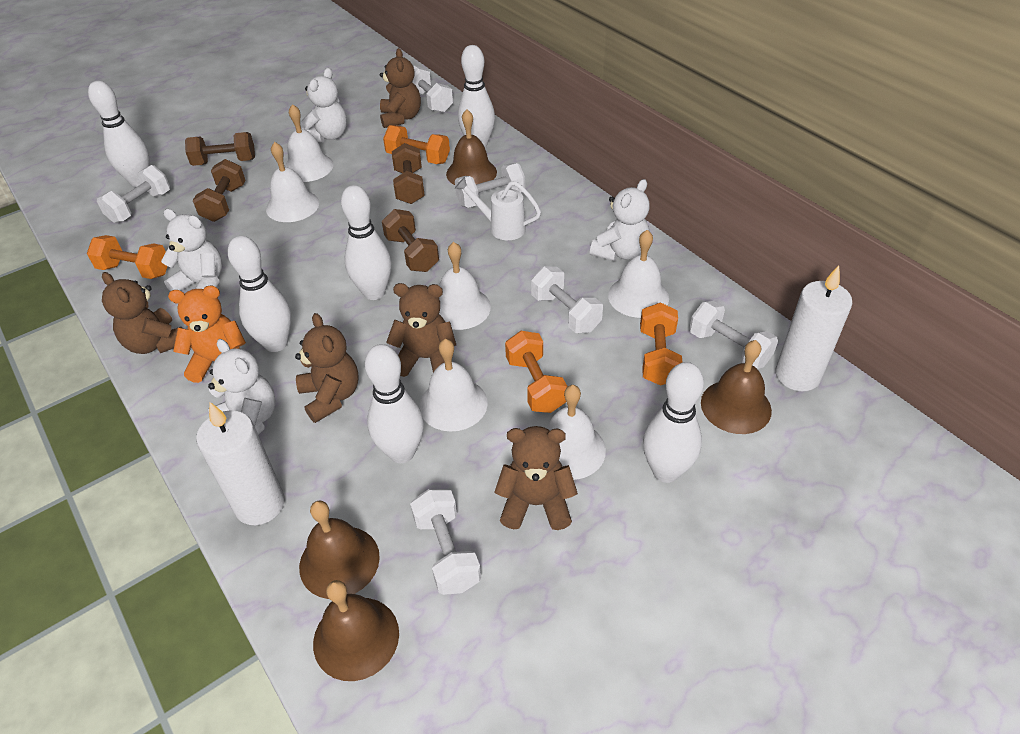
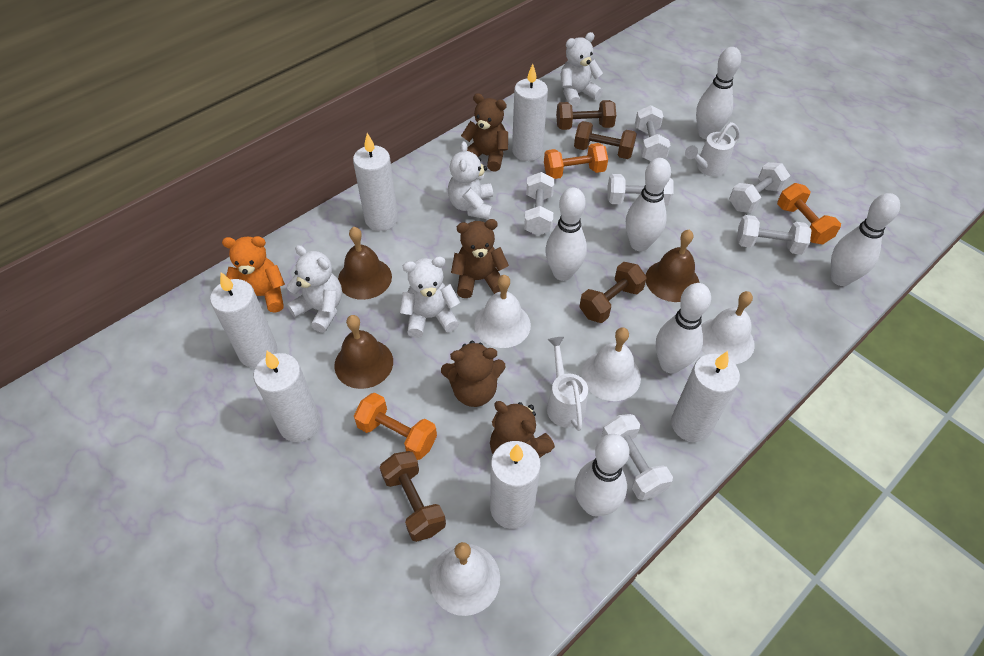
brown bell: [299,500,380,599] [313,580,399,681] [446,109,497,185] [701,340,772,434] = 4 -> [334,315,393,389] [338,227,392,300] [646,229,699,302] = 3
brown teddy bear: [102,272,182,354] [295,313,359,423] [380,48,421,128] [386,283,456,377] [494,426,578,530] = 5 -> [441,341,506,407] [451,219,509,298] [461,93,508,172] [490,401,555,458] = 4
orange dumbbell: [87,235,168,279] [383,125,450,164] [505,331,568,413] [640,302,682,386] = 4 -> [354,393,437,460] [544,143,608,179] [777,183,841,244] = 3
white bell: [266,142,319,222] [284,104,333,182] [420,339,488,432] [439,242,491,330] [546,385,606,480] [608,230,669,318] = 6 -> [430,542,500,616] [474,275,531,348] [582,327,641,401] [701,291,755,364] = 4
white candle: [196,402,285,525] [775,265,853,391] = 2 -> [210,272,278,368] [254,351,320,442] [353,133,398,231] [490,441,541,529] [512,64,548,161] [671,351,740,442] = 6
white watering can: [455,177,541,240] = 1 -> [547,337,588,431] [685,122,740,177] = 2

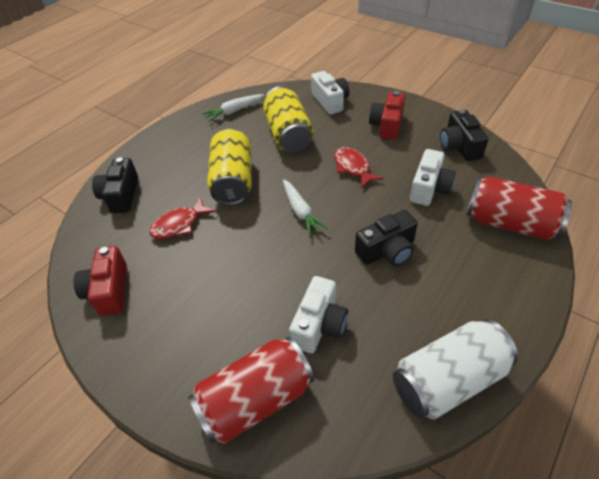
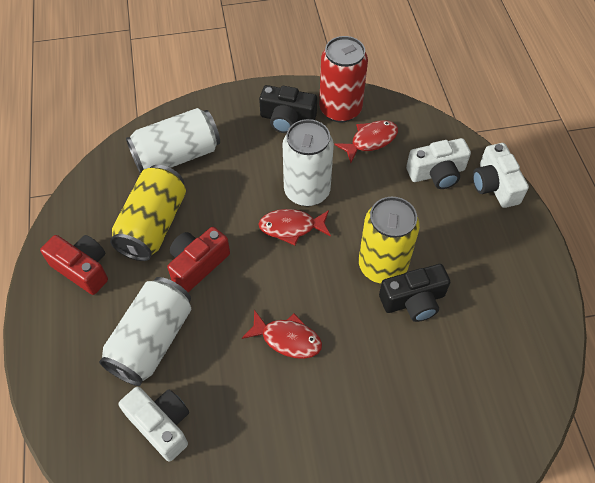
black camera: [92,157,138,213] [355,210,418,266] [440,109,488,161] = 3 -> [259,85,317,133] [379,264,450,322] = 2
red can: [188,337,314,444] [466,177,572,240] = 2 -> [319,36,368,122] = 1
red fish: [149,197,215,239] [334,147,383,188] = 2 -> [242,310,322,359] [258,209,331,246] [335,120,398,163] = 3
white can: [393,319,518,419] = 1 -> [99,277,191,386] [126,108,220,174] [283,119,334,206] = 3
white carrot: [202,94,264,122] [283,180,328,236] = 2 -> none = 0

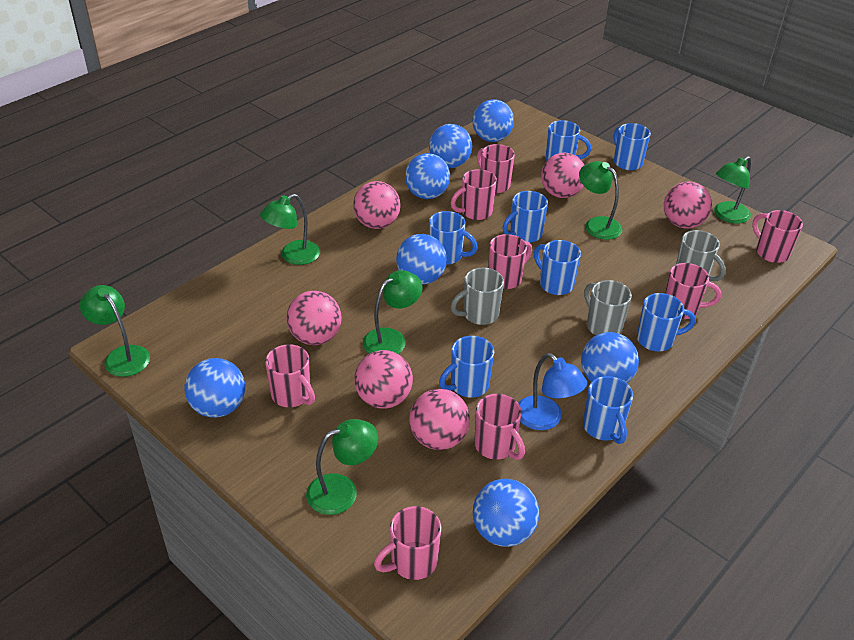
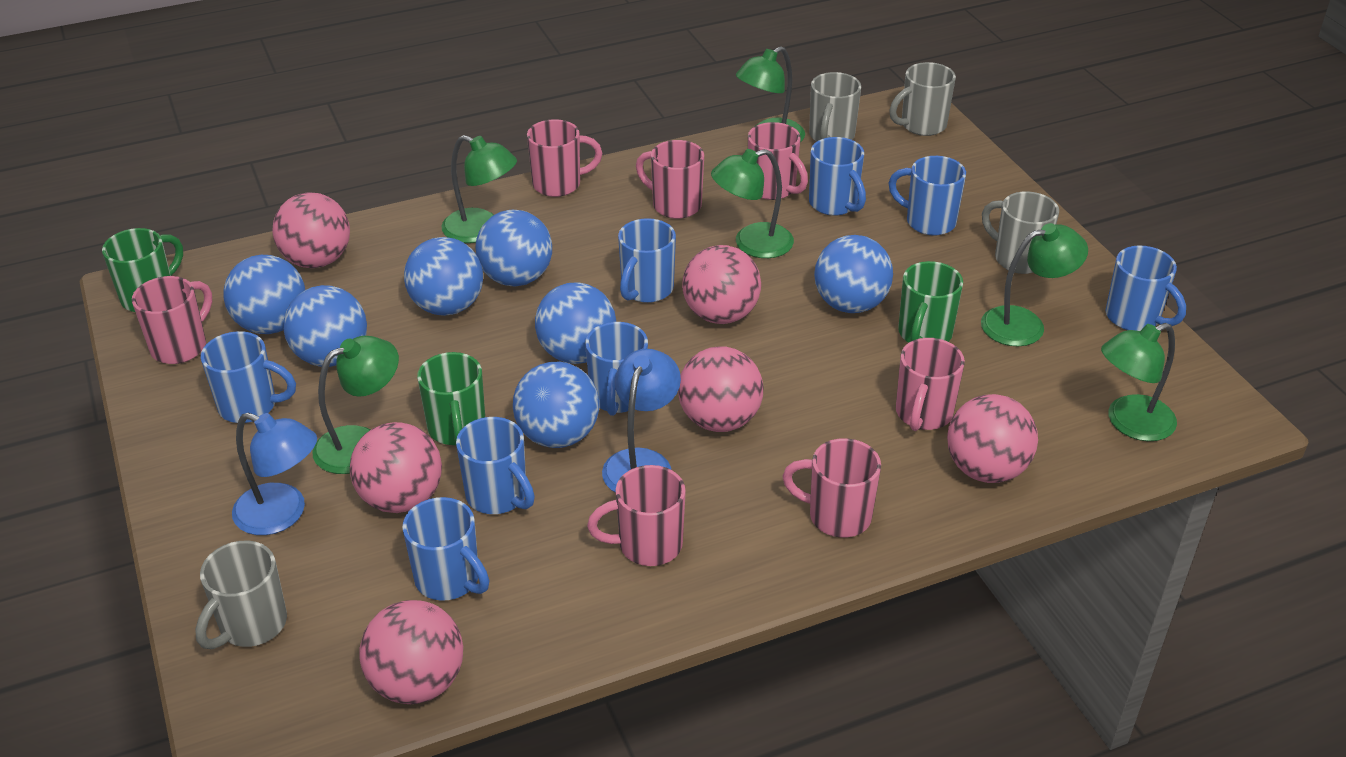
blue lamp: [519,353,587,430] = 1 -> [232,413,317,535] [602,349,681,493] = 2
green mug: none = 0 -> [102,228,183,312] [417,352,485,445] [898,261,963,343] = 3
grey mug: [451,268,504,325] [584,280,632,335] [676,230,726,281] = 3 -> [195,541,287,649] [809,72,861,142] [889,62,956,136] [982,191,1059,274] = 4
pink mug: [265,344,315,407] [374,506,441,580] [451,169,497,220] [474,394,525,460] [477,144,515,193] [488,234,532,289] [665,263,721,319] [752,210,803,263] = 8 -> [132,276,212,364] [527,119,602,197] [587,465,686,566] [636,140,704,219] [748,122,808,200] [782,438,881,538] [896,338,965,431] = 7

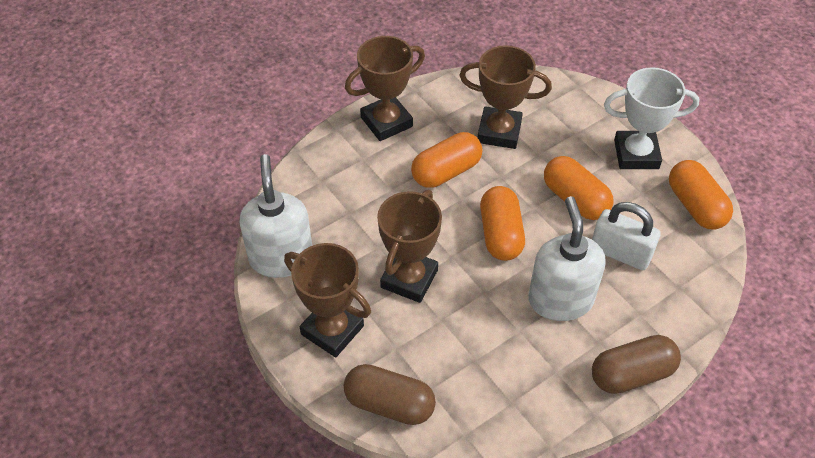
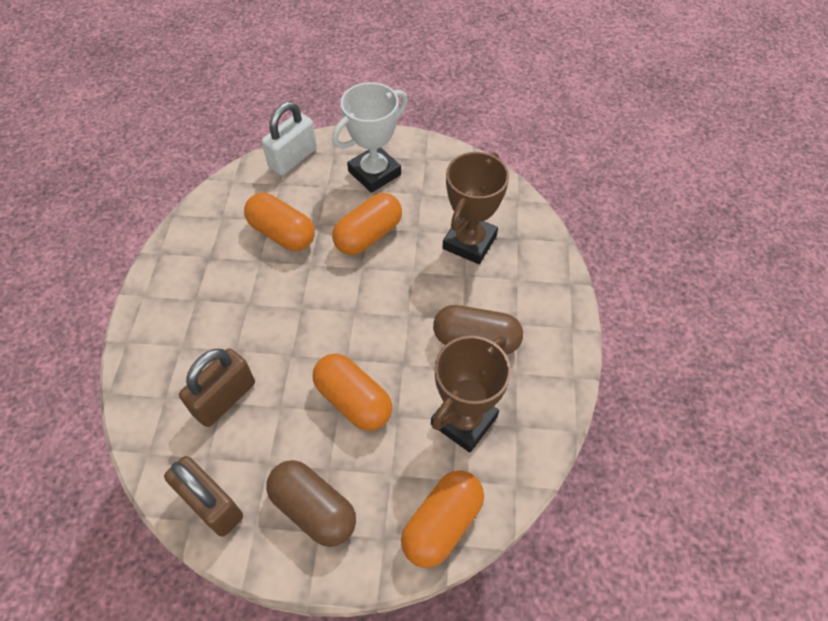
brown padlock: none = 0 -> [164,456,243,537] [179,349,255,427] = 2
brown trophy: [284,243,371,358] [345,36,425,141] [377,190,442,303] [459,45,552,149] = 4 -> [431,336,511,453] [443,152,509,264] = 2
white soap dispenser: [239,154,312,278] [528,196,606,321] = 2 -> none = 0

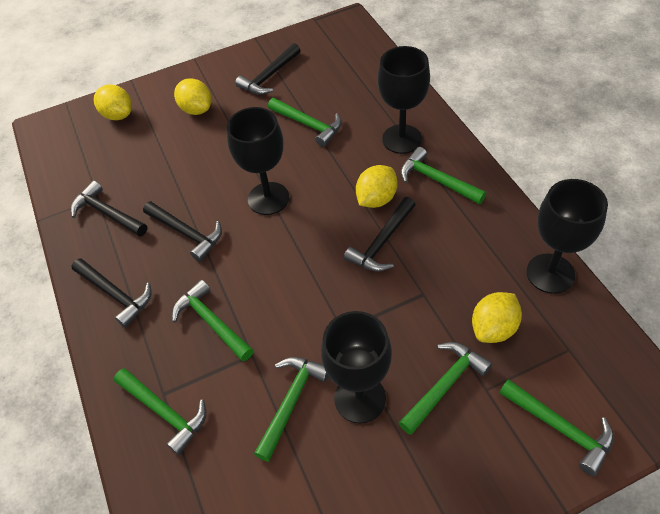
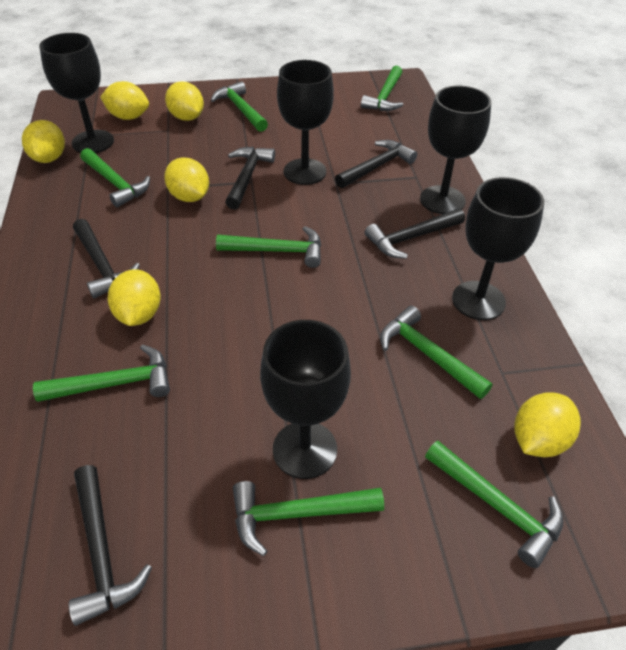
black goblet: [227,107,289,215] [321,311,392,423] [378,46,430,154] [526,179,608,294] = 4 -> [39,33,114,153] [260,320,351,479] [277,60,334,185] [420,86,491,214] [452,177,544,320] = 5
green hammer: [114,368,206,455] [172,280,254,362] [254,357,329,462] [268,98,342,147] [399,342,492,435] [400,147,486,204] [499,379,614,476] = 7 -> [33,344,170,402] [80,148,150,208] [211,81,268,132] [216,226,321,268] [233,481,384,556] [361,66,403,111] [380,306,492,399] [425,441,564,568] = 8
yellow lemon: [94,85,132,120] [174,78,212,115] [356,165,398,208] [472,292,522,343] = 4 -> [22,120,65,163] [100,81,149,120] [108,269,161,326] [164,157,209,202] [165,81,204,121] [514,392,581,457] = 6

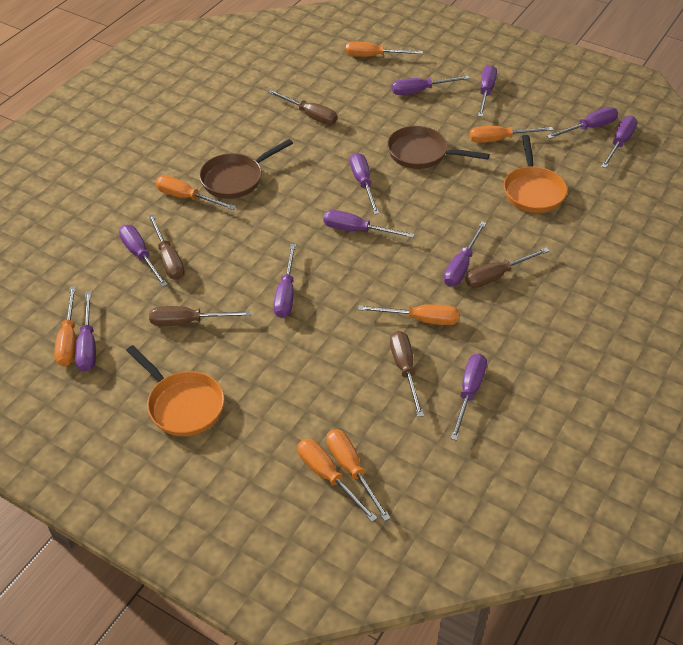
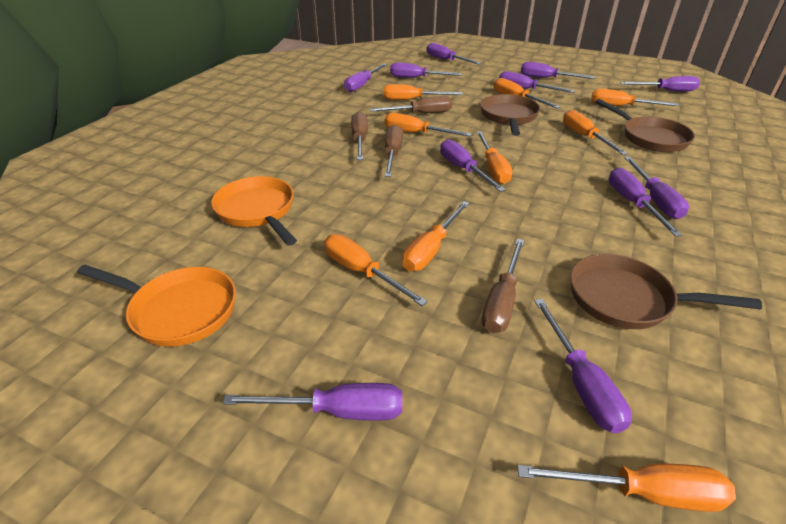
brown pan: [199,139,293,199] [387,126,490,169] = 2 -> [480,94,540,136] [570,254,762,329] [595,99,695,152] = 3
brown screwdriver: [148,214,185,280] [149,306,251,326] [268,90,337,125] [390,331,424,417] [465,248,549,288] = 5 -> [351,112,368,160] [370,96,453,113] [385,125,403,177] [482,239,525,333] = 4
orange screwdriver: [54,286,76,367] [155,176,236,210] [298,439,377,522] [327,429,391,521] [346,41,423,57] [358,304,459,325] [469,126,553,143] = 7 -> [324,234,428,306] [383,84,463,100] [385,113,472,137] [402,201,469,271] [476,131,513,184] [494,78,560,109] [517,464,736,512] [563,110,628,155] [591,89,679,106] = 9

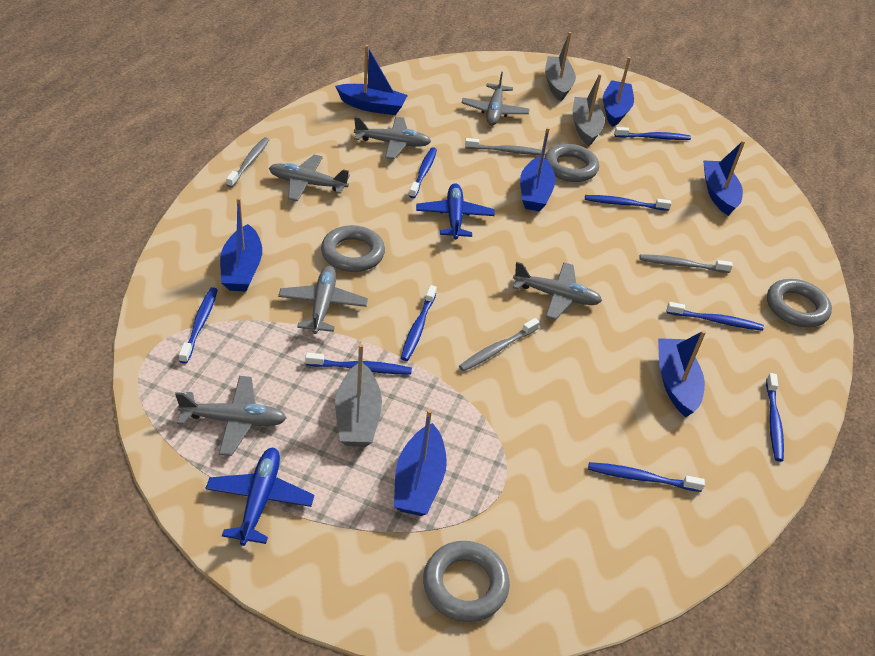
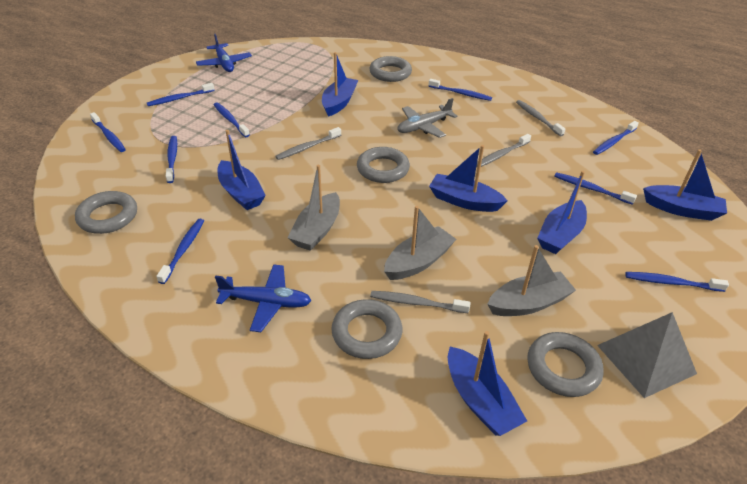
blue boat: [220,197,262,292] [335,45,408,115] [394,409,447,516] [520,127,556,212] [603,57,634,127] [658,330,706,417] [703,141,745,216] = 7 -> [217,130,266,210] [322,52,358,117] [429,145,508,212] [448,331,527,436] [537,171,587,254] [643,149,727,221] = 6
grey plane: [175,376,286,456] [269,155,350,201] [278,266,368,334] [354,117,431,159] [462,72,530,125] [513,262,602,320] = 6 -> [397,98,458,138] = 1
grey pyramid: none = 0 -> [597,312,697,398] = 1
grey ring: [321,225,385,272] [423,541,510,622] [544,144,599,182] [767,279,832,327] = 4 -> [75,191,137,234] [331,299,402,359] [357,147,410,183] [369,56,412,82] [527,332,604,397] = 5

**Exercise instructions**
The line containing "grey plane: [175,376,286,456]" and every line after it, through the last one above, should be written out word for word.

**Written answer**
grey plane: [175,376,286,456] [269,155,350,201] [278,266,368,334] [354,117,431,159] [462,72,530,125] [513,262,602,320] = 6 -> [397,98,458,138] = 1
grey pyramid: none = 0 -> [597,312,697,398] = 1
grey ring: [321,225,385,272] [423,541,510,622] [544,144,599,182] [767,279,832,327] = 4 -> [75,191,137,234] [331,299,402,359] [357,147,410,183] [369,56,412,82] [527,332,604,397] = 5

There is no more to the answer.